* DATA EXCERPT *
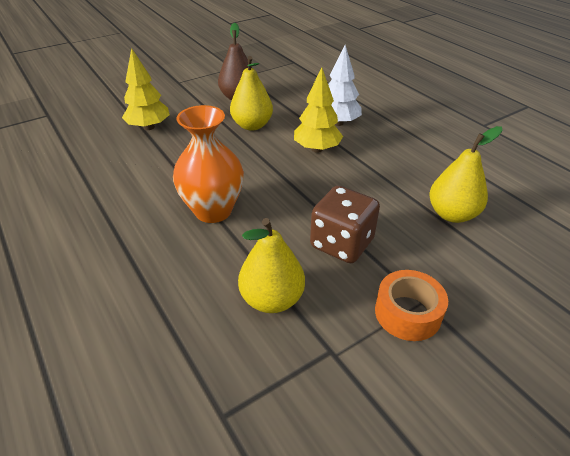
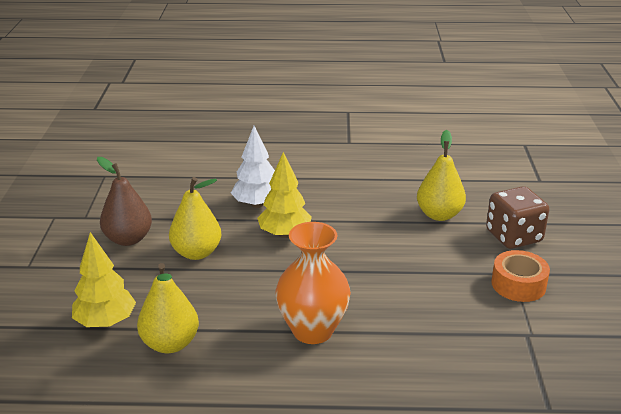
camera: 55 degrees left, 10 degrees down
(272, 299) = (455, 341): yellow pear -> yellow pear (170, 343)
(341, 243) = (424, 279): brown dice -> brown dice (513, 236)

* AIM OF THE EXERCISE *
None of the pictures belong in the copy; transcribe the rest of the data exactly.

* RESULT OF THE EXERCISE *
camera: 55 degrees left, 10 degrees down
(272, 299) = (455, 341): yellow pear -> yellow pear (170, 343)
(341, 243) = (424, 279): brown dice -> brown dice (513, 236)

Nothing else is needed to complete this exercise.